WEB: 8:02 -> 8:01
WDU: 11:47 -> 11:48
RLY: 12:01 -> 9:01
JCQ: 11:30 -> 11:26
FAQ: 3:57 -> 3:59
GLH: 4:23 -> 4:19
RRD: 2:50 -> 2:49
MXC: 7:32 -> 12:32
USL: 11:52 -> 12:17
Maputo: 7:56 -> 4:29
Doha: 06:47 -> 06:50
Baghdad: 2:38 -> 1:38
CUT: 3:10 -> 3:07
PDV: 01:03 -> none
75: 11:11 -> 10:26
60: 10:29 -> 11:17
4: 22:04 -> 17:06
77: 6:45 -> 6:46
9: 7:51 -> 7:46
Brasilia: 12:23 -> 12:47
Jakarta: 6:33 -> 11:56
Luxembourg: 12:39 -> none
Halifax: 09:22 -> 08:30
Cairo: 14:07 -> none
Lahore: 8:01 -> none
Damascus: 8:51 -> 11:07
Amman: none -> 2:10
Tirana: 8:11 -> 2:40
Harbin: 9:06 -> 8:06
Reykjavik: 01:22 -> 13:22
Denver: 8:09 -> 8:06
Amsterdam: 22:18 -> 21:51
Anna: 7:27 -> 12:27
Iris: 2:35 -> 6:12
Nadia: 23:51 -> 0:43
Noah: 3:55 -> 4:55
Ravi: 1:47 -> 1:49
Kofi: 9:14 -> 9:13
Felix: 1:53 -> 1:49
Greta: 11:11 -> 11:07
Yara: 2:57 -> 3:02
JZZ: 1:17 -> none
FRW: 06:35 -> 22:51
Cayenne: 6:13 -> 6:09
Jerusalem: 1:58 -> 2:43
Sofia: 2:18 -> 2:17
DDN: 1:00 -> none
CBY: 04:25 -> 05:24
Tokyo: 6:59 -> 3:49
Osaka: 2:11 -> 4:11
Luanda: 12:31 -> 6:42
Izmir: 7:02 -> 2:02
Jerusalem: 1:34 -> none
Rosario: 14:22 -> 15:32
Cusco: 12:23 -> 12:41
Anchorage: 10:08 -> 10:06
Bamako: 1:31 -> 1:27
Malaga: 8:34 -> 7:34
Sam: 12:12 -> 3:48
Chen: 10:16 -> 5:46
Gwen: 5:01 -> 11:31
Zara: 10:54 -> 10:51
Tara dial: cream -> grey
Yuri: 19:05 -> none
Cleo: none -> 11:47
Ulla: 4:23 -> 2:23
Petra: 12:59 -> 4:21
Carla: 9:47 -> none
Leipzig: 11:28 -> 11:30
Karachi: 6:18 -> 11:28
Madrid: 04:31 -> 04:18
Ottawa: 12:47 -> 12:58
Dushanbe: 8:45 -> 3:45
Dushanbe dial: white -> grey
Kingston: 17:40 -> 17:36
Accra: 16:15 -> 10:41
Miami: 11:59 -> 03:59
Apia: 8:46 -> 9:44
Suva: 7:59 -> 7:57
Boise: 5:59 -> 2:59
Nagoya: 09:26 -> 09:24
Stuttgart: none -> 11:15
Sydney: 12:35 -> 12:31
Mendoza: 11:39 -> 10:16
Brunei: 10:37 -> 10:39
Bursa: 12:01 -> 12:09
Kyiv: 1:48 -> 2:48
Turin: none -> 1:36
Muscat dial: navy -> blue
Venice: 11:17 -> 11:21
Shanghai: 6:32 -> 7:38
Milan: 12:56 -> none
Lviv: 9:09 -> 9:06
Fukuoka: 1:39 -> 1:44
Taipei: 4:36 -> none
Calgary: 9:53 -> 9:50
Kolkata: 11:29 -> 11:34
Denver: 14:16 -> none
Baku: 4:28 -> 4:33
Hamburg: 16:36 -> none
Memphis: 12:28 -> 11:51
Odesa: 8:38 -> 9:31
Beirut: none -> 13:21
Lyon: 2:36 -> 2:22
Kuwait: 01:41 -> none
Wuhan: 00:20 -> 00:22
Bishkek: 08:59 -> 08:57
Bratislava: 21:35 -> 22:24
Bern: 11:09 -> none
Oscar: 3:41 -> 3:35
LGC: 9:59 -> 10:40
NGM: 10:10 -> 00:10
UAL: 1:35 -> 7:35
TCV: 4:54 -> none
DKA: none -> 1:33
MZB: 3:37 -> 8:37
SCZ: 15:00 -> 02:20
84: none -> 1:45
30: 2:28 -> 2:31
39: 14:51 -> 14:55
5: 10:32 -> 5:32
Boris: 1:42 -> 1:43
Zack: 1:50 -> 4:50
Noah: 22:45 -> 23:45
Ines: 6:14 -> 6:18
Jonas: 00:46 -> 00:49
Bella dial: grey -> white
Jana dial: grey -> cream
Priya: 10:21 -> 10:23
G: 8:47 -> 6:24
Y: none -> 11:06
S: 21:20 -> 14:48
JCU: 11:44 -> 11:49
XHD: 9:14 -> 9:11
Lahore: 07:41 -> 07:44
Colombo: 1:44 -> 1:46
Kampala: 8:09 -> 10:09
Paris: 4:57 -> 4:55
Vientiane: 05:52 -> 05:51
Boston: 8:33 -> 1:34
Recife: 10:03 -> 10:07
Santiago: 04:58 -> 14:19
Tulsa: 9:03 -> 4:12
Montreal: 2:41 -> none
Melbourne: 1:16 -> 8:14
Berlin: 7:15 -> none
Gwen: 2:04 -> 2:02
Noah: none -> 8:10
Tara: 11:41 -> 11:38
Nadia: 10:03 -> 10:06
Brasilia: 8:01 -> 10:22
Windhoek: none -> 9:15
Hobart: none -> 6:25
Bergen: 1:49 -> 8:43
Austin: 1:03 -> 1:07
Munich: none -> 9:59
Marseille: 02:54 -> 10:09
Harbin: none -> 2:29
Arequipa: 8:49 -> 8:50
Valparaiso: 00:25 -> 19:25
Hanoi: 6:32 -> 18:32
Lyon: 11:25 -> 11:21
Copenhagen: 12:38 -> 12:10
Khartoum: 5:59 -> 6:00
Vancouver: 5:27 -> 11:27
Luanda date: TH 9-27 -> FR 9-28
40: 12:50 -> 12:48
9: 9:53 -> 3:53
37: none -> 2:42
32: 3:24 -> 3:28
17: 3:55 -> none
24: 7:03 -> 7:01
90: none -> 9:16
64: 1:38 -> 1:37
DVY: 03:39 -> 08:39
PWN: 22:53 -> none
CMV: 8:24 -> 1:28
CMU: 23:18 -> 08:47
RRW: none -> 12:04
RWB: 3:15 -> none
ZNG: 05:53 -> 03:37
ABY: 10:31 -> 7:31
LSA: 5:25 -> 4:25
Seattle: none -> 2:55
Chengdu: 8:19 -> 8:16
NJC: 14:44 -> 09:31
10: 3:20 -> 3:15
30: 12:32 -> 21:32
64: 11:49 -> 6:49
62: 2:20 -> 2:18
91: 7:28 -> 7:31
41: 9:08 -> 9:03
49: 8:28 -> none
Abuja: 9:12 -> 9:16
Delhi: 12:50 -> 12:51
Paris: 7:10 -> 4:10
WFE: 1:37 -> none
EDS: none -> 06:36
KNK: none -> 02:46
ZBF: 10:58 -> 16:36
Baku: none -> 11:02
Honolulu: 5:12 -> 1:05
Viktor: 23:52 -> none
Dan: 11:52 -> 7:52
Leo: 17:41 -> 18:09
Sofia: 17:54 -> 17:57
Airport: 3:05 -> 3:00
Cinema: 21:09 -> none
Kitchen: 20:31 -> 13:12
--------
## DIRECTIONS:
Copy every line of the listing above verbatim, with no change to any character.

## COMPLETE ANSWER:
WEB: 8:02 -> 8:01
WDU: 11:47 -> 11:48
RLY: 12:01 -> 9:01
JCQ: 11:30 -> 11:26
FAQ: 3:57 -> 3:59
GLH: 4:23 -> 4:19
RRD: 2:50 -> 2:49
MXC: 7:32 -> 12:32
USL: 11:52 -> 12:17
Maputo: 7:56 -> 4:29
Doha: 06:47 -> 06:50
Baghdad: 2:38 -> 1:38
CUT: 3:10 -> 3:07
PDV: 01:03 -> none
75: 11:11 -> 10:26
60: 10:29 -> 11:17
4: 22:04 -> 17:06
77: 6:45 -> 6:46
9: 7:51 -> 7:46
Brasilia: 12:23 -> 12:47
Jakarta: 6:33 -> 11:56
Luxembourg: 12:39 -> none
Halifax: 09:22 -> 08:30
Cairo: 14:07 -> none
Lahore: 8:01 -> none
Damascus: 8:51 -> 11:07
Amman: none -> 2:10
Tirana: 8:11 -> 2:40
Harbin: 9:06 -> 8:06
Reykjavik: 01:22 -> 13:22
Denver: 8:09 -> 8:06
Amsterdam: 22:18 -> 21:51
Anna: 7:27 -> 12:27
Iris: 2:35 -> 6:12
Nadia: 23:51 -> 0:43
Noah: 3:55 -> 4:55
Ravi: 1:47 -> 1:49
Kofi: 9:14 -> 9:13
Felix: 1:53 -> 1:49
Greta: 11:11 -> 11:07
Yara: 2:57 -> 3:02
JZZ: 1:17 -> none
FRW: 06:35 -> 22:51
Cayenne: 6:13 -> 6:09
Jerusalem: 1:58 -> 2:43
Sofia: 2:18 -> 2:17
DDN: 1:00 -> none
CBY: 04:25 -> 05:24
Tokyo: 6:59 -> 3:49
Osaka: 2:11 -> 4:11
Luanda: 12:31 -> 6:42
Izmir: 7:02 -> 2:02
Jerusalem: 1:34 -> none
Rosario: 14:22 -> 15:32
Cusco: 12:23 -> 12:41
Anchorage: 10:08 -> 10:06
Bamako: 1:31 -> 1:27
Malaga: 8:34 -> 7:34
Sam: 12:12 -> 3:48
Chen: 10:16 -> 5:46
Gwen: 5:01 -> 11:31
Zara: 10:54 -> 10:51
Tara dial: cream -> grey
Yuri: 19:05 -> none
Cleo: none -> 11:47
Ulla: 4:23 -> 2:23
Petra: 12:59 -> 4:21
Carla: 9:47 -> none
Leipzig: 11:28 -> 11:30
Karachi: 6:18 -> 11:28
Madrid: 04:31 -> 04:18
Ottawa: 12:47 -> 12:58
Dushanbe: 8:45 -> 3:45
Dushanbe dial: white -> grey
Kingston: 17:40 -> 17:36
Accra: 16:15 -> 10:41
Miami: 11:59 -> 03:59
Apia: 8:46 -> 9:44
Suva: 7:59 -> 7:57
Boise: 5:59 -> 2:59
Nagoya: 09:26 -> 09:24
Stuttgart: none -> 11:15
Sydney: 12:35 -> 12:31
Mendoza: 11:39 -> 10:16
Brunei: 10:37 -> 10:39
Bursa: 12:01 -> 12:09
Kyiv: 1:48 -> 2:48
Turin: none -> 1:36
Muscat dial: navy -> blue
Venice: 11:17 -> 11:21
Shanghai: 6:32 -> 7:38
Milan: 12:56 -> none
Lviv: 9:09 -> 9:06
Fukuoka: 1:39 -> 1:44
Taipei: 4:36 -> none
Calgary: 9:53 -> 9:50
Kolkata: 11:29 -> 11:34
Denver: 14:16 -> none
Baku: 4:28 -> 4:33
Hamburg: 16:36 -> none
Memphis: 12:28 -> 11:51
Odesa: 8:38 -> 9:31
Beirut: none -> 13:21
Lyon: 2:36 -> 2:22
Kuwait: 01:41 -> none
Wuhan: 00:20 -> 00:22
Bishkek: 08:59 -> 08:57
Bratislava: 21:35 -> 22:24
Bern: 11:09 -> none
Oscar: 3:41 -> 3:35
LGC: 9:59 -> 10:40
NGM: 10:10 -> 00:10
UAL: 1:35 -> 7:35
TCV: 4:54 -> none
DKA: none -> 1:33
MZB: 3:37 -> 8:37
SCZ: 15:00 -> 02:20
84: none -> 1:45
30: 2:28 -> 2:31
39: 14:51 -> 14:55
5: 10:32 -> 5:32
Boris: 1:42 -> 1:43
Zack: 1:50 -> 4:50
Noah: 22:45 -> 23:45
Ines: 6:14 -> 6:18
Jonas: 00:46 -> 00:49
Bella dial: grey -> white
Jana dial: grey -> cream
Priya: 10:21 -> 10:23
G: 8:47 -> 6:24
Y: none -> 11:06
S: 21:20 -> 14:48
JCU: 11:44 -> 11:49
XHD: 9:14 -> 9:11
Lahore: 07:41 -> 07:44
Colombo: 1:44 -> 1:46
Kampala: 8:09 -> 10:09
Paris: 4:57 -> 4:55
Vientiane: 05:52 -> 05:51
Boston: 8:33 -> 1:34
Recife: 10:03 -> 10:07
Santiago: 04:58 -> 14:19
Tulsa: 9:03 -> 4:12
Montreal: 2:41 -> none
Melbourne: 1:16 -> 8:14
Berlin: 7:15 -> none
Gwen: 2:04 -> 2:02
Noah: none -> 8:10
Tara: 11:41 -> 11:38
Nadia: 10:03 -> 10:06
Brasilia: 8:01 -> 10:22
Windhoek: none -> 9:15
Hobart: none -> 6:25
Bergen: 1:49 -> 8:43
Austin: 1:03 -> 1:07
Munich: none -> 9:59
Marseille: 02:54 -> 10:09
Harbin: none -> 2:29
Arequipa: 8:49 -> 8:50
Valparaiso: 00:25 -> 19:25
Hanoi: 6:32 -> 18:32
Lyon: 11:25 -> 11:21
Copenhagen: 12:38 -> 12:10
Khartoum: 5:59 -> 6:00
Vancouver: 5:27 -> 11:27
Luanda date: TH 9-27 -> FR 9-28
40: 12:50 -> 12:48
9: 9:53 -> 3:53
37: none -> 2:42
32: 3:24 -> 3:28
17: 3:55 -> none
24: 7:03 -> 7:01
90: none -> 9:16
64: 1:38 -> 1:37
DVY: 03:39 -> 08:39
PWN: 22:53 -> none
CMV: 8:24 -> 1:28
CMU: 23:18 -> 08:47
RRW: none -> 12:04
RWB: 3:15 -> none
ZNG: 05:53 -> 03:37
ABY: 10:31 -> 7:31
LSA: 5:25 -> 4:25
Seattle: none -> 2:55
Chengdu: 8:19 -> 8:16
NJC: 14:44 -> 09:31
10: 3:20 -> 3:15
30: 12:32 -> 21:32
64: 11:49 -> 6:49
62: 2:20 -> 2:18
91: 7:28 -> 7:31
41: 9:08 -> 9:03
49: 8:28 -> none
Abuja: 9:12 -> 9:16
Delhi: 12:50 -> 12:51
Paris: 7:10 -> 4:10
WFE: 1:37 -> none
EDS: none -> 06:36
KNK: none -> 02:46
ZBF: 10:58 -> 16:36
Baku: none -> 11:02
Honolulu: 5:12 -> 1:05
Viktor: 23:52 -> none
Dan: 11:52 -> 7:52
Leo: 17:41 -> 18:09
Sofia: 17:54 -> 17:57
Airport: 3:05 -> 3:00
Cinema: 21:09 -> none
Kitchen: 20:31 -> 13:12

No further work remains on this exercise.